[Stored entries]
§
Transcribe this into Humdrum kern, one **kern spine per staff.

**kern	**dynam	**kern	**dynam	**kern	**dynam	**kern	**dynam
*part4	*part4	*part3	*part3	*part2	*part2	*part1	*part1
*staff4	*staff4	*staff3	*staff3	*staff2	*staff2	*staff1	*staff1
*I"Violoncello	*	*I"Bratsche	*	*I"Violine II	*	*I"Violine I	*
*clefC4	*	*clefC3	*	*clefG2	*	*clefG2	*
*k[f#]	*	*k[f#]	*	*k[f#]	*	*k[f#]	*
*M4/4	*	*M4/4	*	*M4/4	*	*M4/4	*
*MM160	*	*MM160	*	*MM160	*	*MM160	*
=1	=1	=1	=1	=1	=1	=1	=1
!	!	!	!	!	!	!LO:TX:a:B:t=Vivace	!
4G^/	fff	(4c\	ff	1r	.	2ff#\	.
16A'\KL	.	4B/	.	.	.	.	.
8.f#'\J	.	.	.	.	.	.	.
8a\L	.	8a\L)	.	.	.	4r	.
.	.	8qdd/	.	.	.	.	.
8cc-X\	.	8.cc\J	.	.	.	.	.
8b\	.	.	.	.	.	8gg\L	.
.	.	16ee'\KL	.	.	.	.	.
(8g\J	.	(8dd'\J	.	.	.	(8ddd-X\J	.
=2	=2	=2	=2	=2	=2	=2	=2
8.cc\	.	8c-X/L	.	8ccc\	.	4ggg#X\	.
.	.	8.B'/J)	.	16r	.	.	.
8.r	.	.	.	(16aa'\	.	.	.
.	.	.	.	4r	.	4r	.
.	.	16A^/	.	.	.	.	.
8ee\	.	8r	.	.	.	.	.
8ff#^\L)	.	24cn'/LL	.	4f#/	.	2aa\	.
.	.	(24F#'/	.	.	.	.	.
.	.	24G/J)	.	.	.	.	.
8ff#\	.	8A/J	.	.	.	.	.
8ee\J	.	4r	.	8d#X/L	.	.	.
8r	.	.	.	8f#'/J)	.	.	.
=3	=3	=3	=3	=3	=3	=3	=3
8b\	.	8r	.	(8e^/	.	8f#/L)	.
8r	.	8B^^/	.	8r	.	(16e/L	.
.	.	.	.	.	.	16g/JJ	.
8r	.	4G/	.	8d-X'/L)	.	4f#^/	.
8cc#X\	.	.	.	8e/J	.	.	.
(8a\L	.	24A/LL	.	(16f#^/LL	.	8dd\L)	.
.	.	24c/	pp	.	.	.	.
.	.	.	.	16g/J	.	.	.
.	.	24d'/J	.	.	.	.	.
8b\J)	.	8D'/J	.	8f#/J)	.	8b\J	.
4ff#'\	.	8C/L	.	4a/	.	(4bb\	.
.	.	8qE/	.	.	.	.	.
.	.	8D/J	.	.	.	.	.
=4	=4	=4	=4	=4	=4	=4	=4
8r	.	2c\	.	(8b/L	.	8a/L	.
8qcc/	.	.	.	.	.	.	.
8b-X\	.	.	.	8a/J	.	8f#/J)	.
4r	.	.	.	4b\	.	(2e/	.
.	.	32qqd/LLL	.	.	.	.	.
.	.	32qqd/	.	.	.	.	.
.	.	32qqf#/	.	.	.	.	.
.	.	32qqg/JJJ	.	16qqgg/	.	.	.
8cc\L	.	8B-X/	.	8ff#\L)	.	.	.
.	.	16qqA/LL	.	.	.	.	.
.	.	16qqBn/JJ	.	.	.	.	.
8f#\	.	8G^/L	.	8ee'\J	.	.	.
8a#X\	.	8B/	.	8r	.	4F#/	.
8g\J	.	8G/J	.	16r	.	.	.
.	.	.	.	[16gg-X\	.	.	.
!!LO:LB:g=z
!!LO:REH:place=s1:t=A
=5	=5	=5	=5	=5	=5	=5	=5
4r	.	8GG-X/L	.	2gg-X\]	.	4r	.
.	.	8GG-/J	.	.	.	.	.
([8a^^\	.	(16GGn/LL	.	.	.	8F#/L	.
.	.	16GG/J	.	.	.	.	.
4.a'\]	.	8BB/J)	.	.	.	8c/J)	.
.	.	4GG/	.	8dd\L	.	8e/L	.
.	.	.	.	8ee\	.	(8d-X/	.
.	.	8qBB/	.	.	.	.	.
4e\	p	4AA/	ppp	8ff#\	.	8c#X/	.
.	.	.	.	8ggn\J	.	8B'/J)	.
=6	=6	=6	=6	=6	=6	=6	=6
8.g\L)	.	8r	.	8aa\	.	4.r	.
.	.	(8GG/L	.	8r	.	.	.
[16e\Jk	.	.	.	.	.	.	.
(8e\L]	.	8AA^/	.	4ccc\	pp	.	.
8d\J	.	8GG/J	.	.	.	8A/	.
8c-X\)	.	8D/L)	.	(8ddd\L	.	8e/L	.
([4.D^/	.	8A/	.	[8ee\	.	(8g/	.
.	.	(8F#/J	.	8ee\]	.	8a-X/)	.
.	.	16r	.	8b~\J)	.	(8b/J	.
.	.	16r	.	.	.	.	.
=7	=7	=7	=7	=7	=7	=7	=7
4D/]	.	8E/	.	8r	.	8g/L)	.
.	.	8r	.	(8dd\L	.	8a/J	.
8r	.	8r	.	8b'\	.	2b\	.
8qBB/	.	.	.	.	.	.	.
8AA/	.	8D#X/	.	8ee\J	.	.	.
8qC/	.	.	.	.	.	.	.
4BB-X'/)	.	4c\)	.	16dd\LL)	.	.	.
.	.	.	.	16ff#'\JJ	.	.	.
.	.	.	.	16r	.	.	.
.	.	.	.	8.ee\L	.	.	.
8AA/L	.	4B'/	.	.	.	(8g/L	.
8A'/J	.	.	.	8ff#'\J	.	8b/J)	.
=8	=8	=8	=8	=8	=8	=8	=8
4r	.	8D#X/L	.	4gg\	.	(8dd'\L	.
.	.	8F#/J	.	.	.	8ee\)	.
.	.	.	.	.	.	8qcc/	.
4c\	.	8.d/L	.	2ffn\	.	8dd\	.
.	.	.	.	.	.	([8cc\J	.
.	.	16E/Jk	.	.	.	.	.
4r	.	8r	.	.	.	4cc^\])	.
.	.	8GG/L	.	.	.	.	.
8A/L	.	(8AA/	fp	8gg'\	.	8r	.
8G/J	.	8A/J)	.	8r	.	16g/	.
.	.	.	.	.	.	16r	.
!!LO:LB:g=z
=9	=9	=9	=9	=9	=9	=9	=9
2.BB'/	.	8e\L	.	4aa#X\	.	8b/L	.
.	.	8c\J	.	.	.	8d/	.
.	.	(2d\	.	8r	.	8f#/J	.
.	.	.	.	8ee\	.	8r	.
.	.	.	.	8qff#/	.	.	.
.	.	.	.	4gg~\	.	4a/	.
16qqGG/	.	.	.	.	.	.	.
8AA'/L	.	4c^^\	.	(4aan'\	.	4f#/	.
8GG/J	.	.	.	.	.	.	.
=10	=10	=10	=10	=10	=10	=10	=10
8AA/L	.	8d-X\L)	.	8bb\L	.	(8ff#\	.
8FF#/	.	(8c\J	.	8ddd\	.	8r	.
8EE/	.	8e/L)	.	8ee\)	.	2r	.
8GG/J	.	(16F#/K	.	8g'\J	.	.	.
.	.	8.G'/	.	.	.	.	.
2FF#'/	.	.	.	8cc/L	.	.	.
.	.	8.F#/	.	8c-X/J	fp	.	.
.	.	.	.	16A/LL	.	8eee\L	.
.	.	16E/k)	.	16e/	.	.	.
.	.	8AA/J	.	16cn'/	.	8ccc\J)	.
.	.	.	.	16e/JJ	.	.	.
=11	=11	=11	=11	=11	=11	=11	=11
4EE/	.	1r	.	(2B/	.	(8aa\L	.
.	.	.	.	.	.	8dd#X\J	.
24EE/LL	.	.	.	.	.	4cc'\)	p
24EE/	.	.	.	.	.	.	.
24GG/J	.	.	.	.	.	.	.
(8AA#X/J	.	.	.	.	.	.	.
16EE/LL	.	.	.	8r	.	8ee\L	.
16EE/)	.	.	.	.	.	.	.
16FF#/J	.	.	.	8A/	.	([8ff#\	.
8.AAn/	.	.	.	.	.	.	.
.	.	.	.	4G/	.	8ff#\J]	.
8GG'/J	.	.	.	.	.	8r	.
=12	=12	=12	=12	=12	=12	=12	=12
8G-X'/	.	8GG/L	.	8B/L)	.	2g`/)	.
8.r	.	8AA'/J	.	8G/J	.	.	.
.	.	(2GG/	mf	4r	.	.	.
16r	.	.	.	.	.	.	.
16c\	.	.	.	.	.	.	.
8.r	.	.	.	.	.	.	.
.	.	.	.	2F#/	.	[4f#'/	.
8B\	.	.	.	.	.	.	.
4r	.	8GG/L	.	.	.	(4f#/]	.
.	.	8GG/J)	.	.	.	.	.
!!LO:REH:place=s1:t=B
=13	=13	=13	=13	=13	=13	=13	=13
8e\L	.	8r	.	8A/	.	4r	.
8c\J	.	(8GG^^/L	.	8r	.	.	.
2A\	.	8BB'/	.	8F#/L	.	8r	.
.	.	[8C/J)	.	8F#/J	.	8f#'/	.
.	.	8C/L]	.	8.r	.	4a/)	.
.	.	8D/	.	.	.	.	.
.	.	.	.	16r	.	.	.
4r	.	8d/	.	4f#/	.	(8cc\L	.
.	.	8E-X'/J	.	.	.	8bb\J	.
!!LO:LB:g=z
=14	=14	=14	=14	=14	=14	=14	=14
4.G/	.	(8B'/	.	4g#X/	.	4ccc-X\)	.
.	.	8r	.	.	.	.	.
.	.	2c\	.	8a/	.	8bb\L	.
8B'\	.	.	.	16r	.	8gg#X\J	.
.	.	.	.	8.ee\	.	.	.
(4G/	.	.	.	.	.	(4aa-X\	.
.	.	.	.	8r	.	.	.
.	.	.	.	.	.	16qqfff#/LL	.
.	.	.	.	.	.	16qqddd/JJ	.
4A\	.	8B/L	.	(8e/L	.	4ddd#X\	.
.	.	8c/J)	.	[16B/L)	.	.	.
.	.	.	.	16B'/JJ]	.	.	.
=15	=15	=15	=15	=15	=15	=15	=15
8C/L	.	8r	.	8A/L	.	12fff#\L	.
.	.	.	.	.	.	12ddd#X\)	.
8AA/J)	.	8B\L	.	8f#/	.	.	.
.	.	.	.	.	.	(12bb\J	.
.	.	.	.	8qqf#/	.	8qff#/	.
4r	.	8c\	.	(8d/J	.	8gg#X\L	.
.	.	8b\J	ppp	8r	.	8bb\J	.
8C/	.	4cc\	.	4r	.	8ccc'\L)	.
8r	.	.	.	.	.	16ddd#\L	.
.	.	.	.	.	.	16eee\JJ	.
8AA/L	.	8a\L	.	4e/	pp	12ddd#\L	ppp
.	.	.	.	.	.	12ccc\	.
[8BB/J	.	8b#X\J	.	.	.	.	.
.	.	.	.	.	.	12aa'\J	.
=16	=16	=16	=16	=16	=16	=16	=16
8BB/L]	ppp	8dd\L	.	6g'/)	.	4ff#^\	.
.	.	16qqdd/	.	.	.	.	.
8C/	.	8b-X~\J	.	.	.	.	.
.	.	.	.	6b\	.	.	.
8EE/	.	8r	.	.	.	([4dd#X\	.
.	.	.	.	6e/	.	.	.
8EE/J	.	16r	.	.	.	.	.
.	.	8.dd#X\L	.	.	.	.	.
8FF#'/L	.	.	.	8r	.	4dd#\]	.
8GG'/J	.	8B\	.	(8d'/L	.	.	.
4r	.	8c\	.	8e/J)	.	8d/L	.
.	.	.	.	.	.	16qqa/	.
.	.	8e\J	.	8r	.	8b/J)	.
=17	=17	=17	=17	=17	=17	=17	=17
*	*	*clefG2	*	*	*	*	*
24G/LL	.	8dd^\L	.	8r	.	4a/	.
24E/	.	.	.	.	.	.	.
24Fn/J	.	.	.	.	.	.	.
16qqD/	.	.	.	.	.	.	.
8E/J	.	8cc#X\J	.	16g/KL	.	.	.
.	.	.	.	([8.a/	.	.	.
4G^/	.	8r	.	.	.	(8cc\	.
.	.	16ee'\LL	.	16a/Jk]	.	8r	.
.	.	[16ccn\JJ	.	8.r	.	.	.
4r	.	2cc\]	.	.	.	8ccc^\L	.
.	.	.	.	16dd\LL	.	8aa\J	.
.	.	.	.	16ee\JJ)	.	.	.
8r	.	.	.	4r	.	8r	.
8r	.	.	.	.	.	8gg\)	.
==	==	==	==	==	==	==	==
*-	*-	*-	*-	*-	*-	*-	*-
§
* _WRITTEN INSTRUCTION_: Pull out each line in the items above that contains the string "kern", and copy those lines unchanged.

* _EXERCISE RESPONSE_:
Transcribe this into Humdrum kern, one **kern spine per staff.
**kern	**dynam	**kern	**dynam	**kern	**dynam	**kern	**dynam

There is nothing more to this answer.